### [Goal of the exercise]
Print each entry in full, word for word, with no pictures in the result.

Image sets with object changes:
------

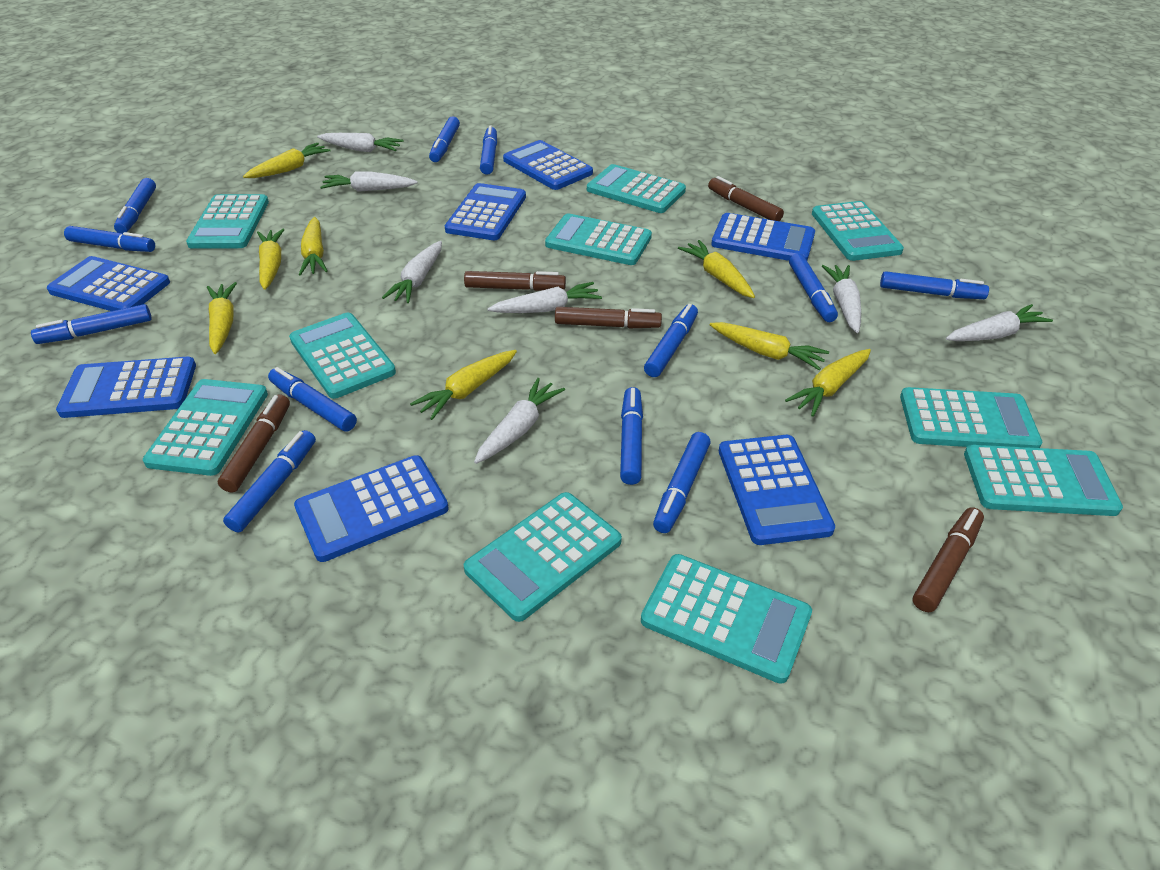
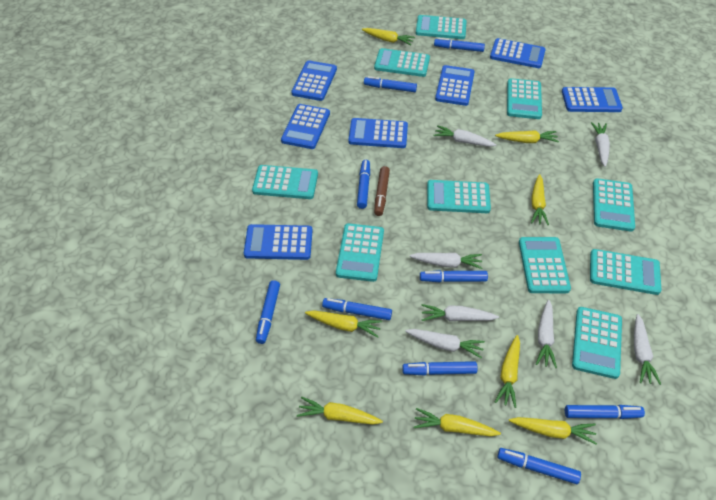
blue marker: 12 -> 9
brown marker: 5 -> 1

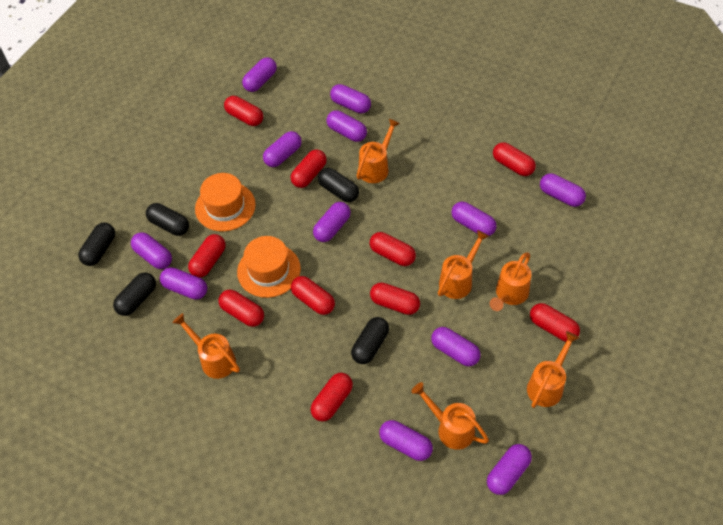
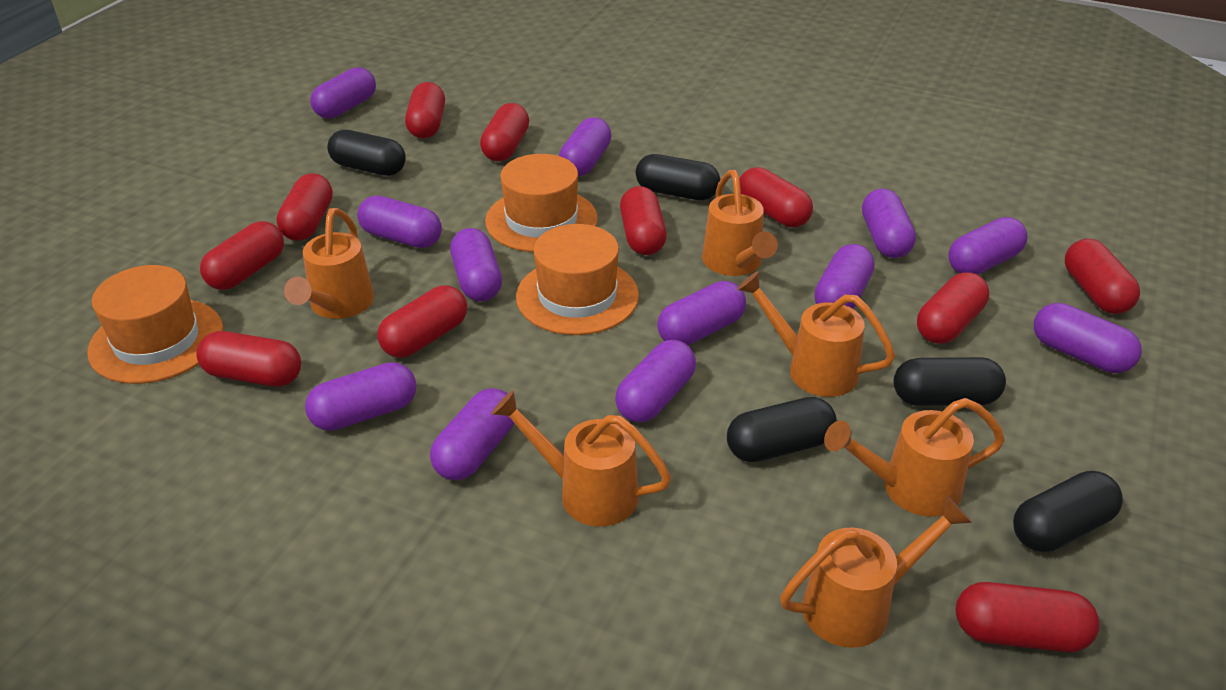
orange hat: 2 -> 3
red capsule: 10 -> 11

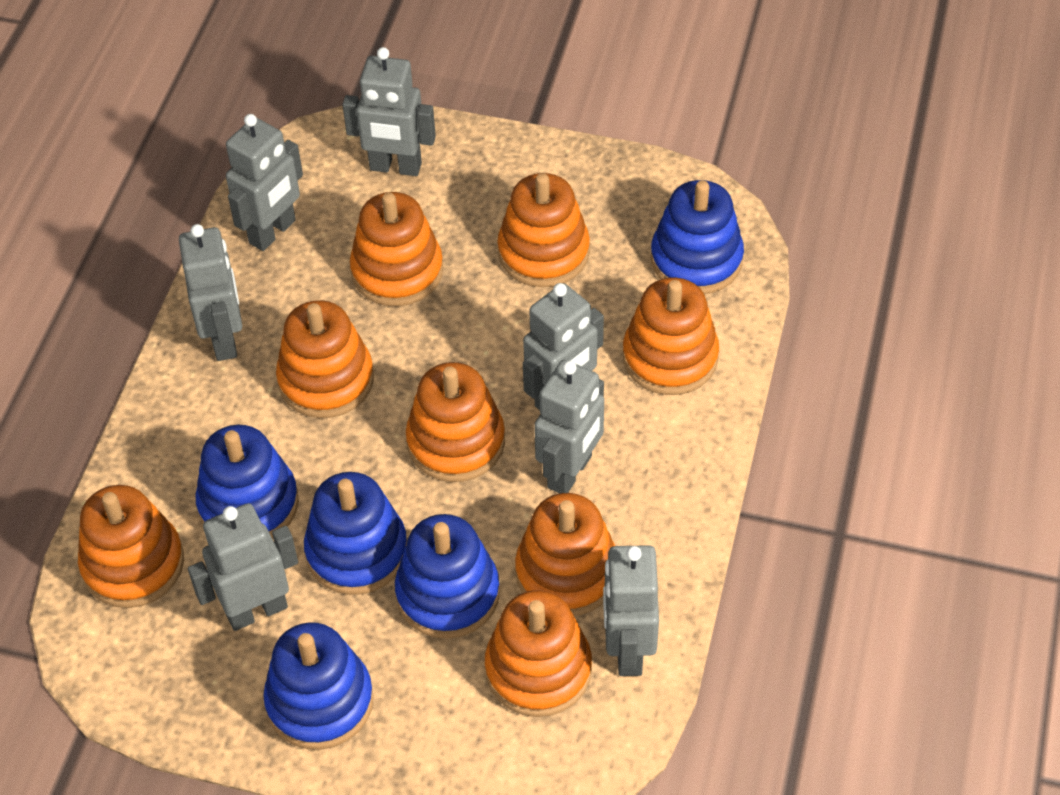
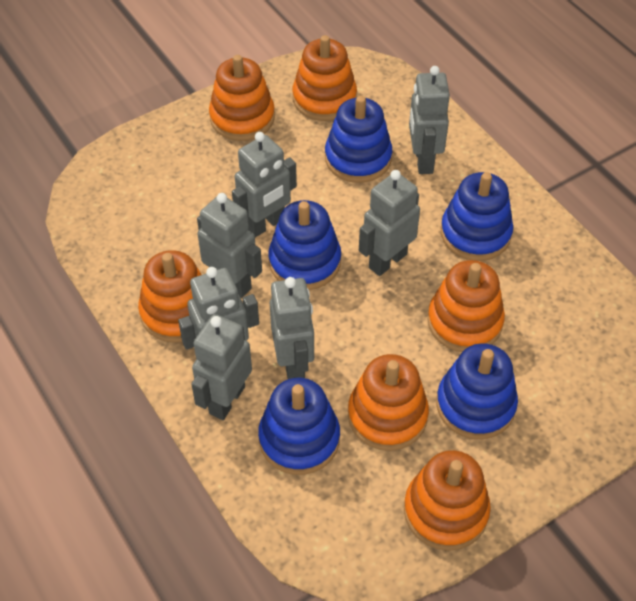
orange stacking toy: 8 -> 6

------

### [Answer to this problem]
blue marker: 12 -> 9
brown marker: 5 -> 1

orange hat: 2 -> 3
red capsule: 10 -> 11

orange stacking toy: 8 -> 6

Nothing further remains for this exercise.